> [What to work on]
An exact restatement of the data is required, with the images omitted.

--- Extracted information ---

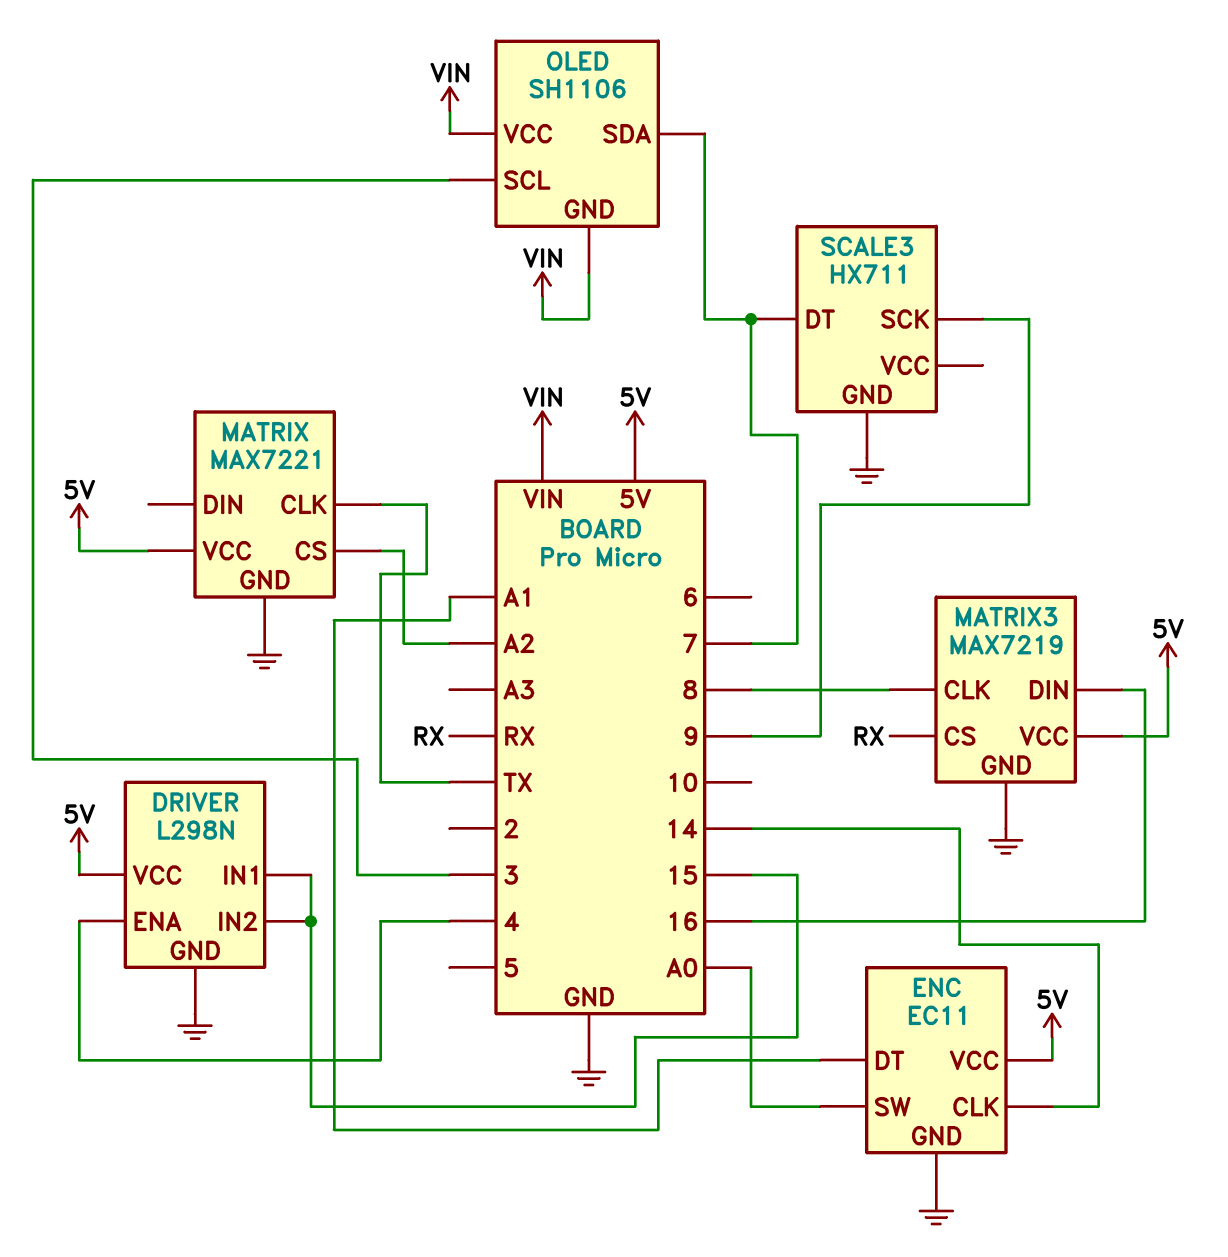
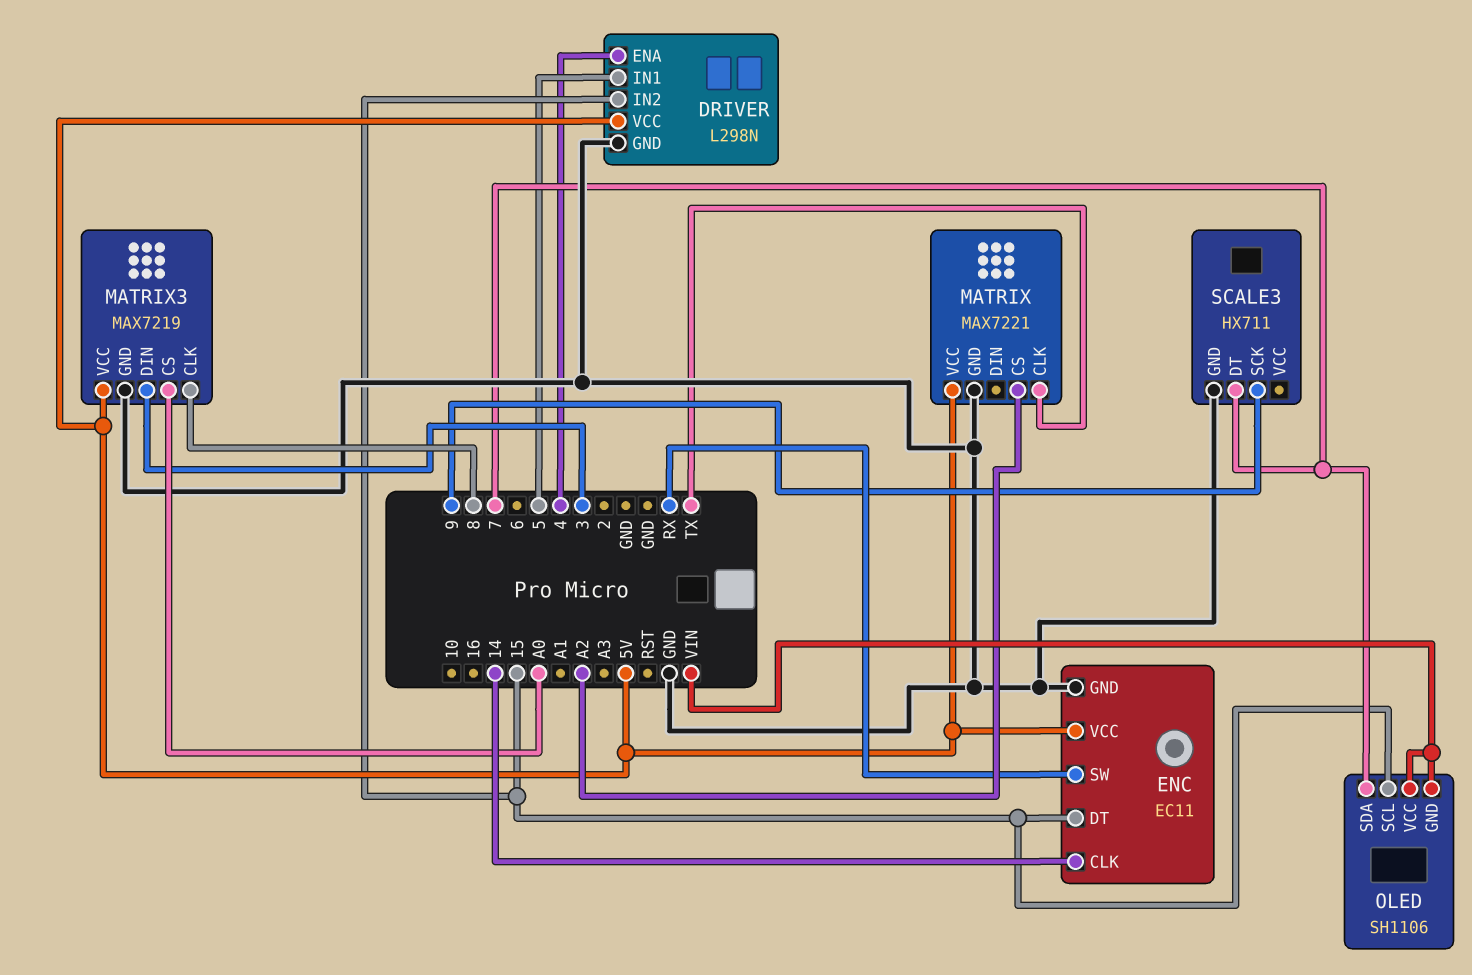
DRIVER pin IN1: 15 -> 5
ENC pin DT: A1 -> 15
ENC pin SW: A0 -> RX
MATRIX3 pin CS: RX -> A0
MATRIX3 pin DIN: 16 -> 3
OLED pin SCL: 3 -> 15

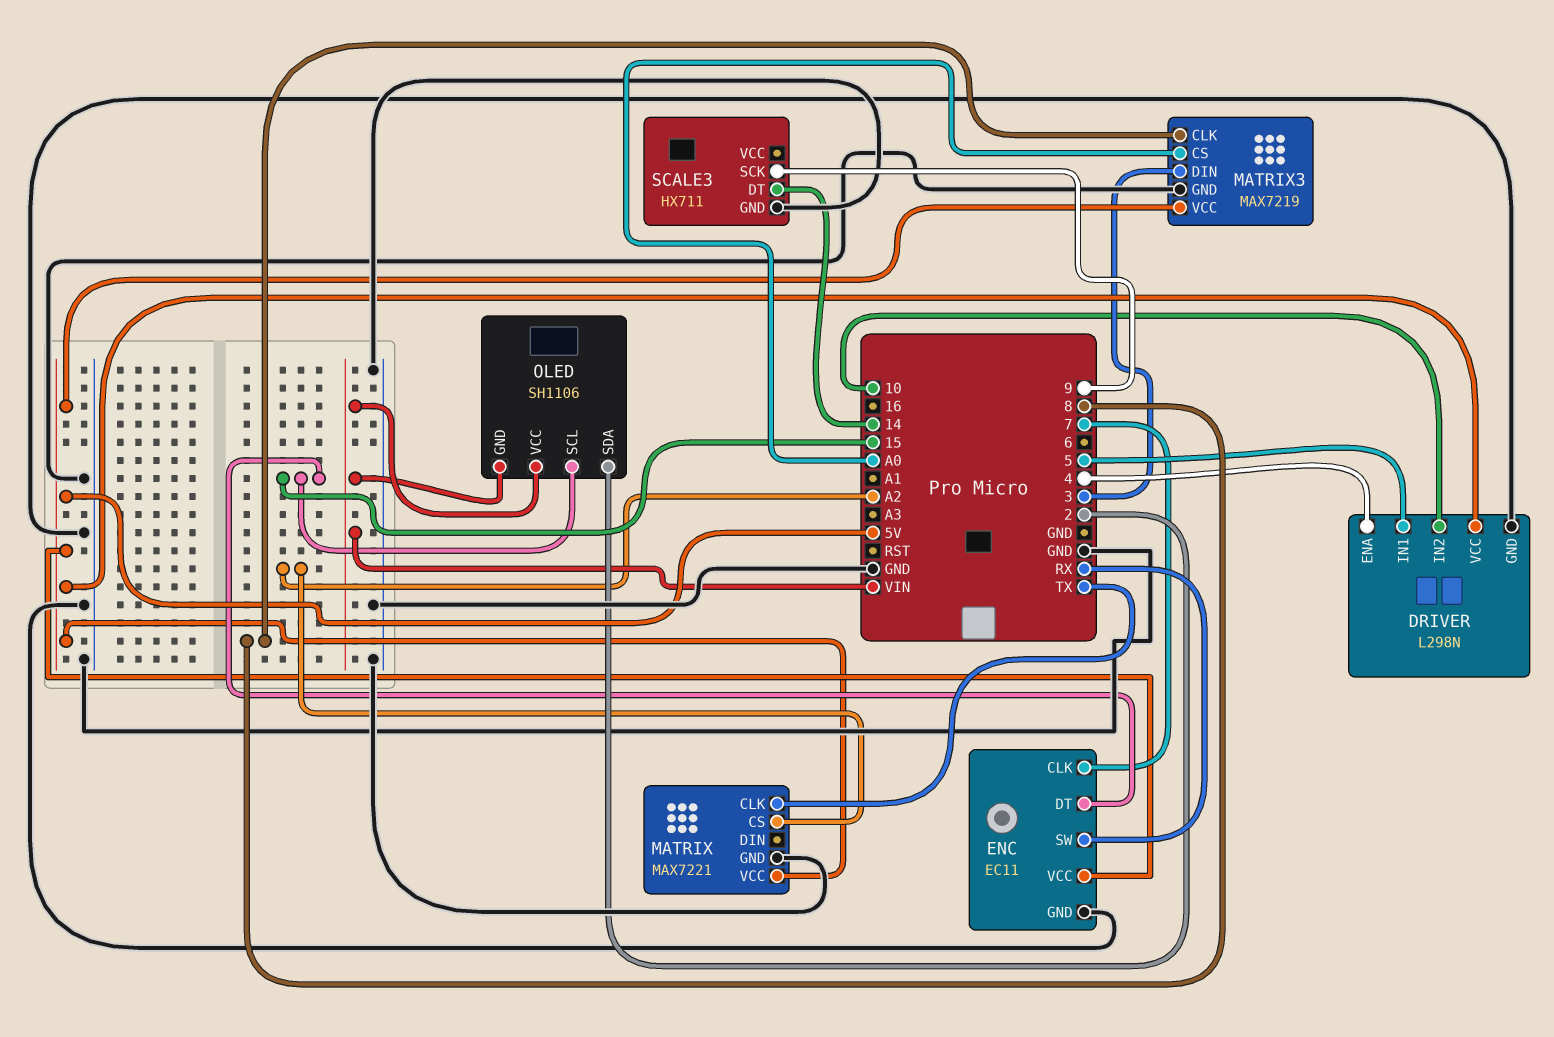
DRIVER pin IN2: 15 -> 10
ENC pin CLK: 14 -> 7
OLED pin SDA: 7 -> 2
SCALE3 pin DT: 7 -> 14

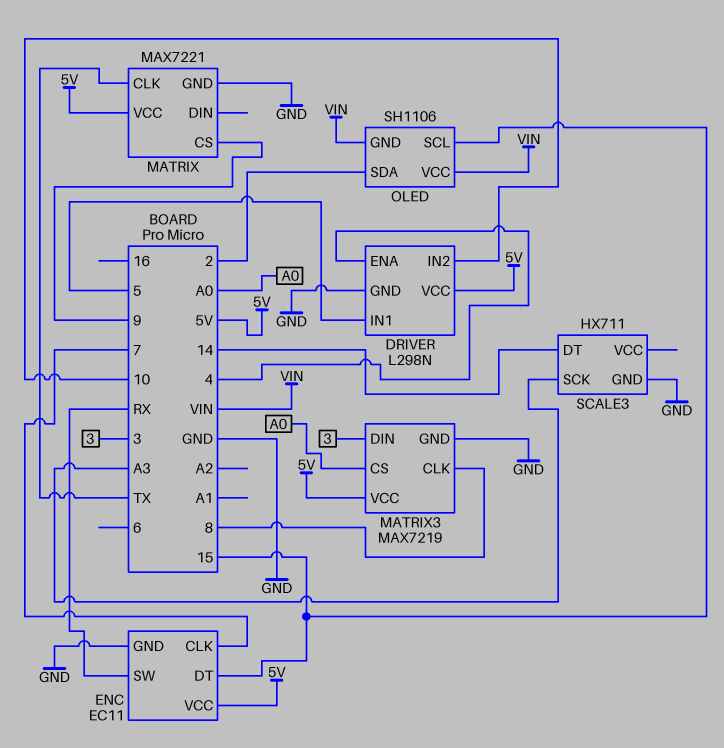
MATRIX pin CS: A2 -> 9
SCALE3 pin SCK: 9 -> A3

---

> [Final answer]
DRIVER pin IN1: 15 -> 5
ENC pin DT: A1 -> 15
ENC pin SW: A0 -> RX
MATRIX3 pin CS: RX -> A0
MATRIX3 pin DIN: 16 -> 3
OLED pin SCL: 3 -> 15

DRIVER pin IN2: 15 -> 10
ENC pin CLK: 14 -> 7
OLED pin SDA: 7 -> 2
SCALE3 pin DT: 7 -> 14

MATRIX pin CS: A2 -> 9
SCALE3 pin SCK: 9 -> A3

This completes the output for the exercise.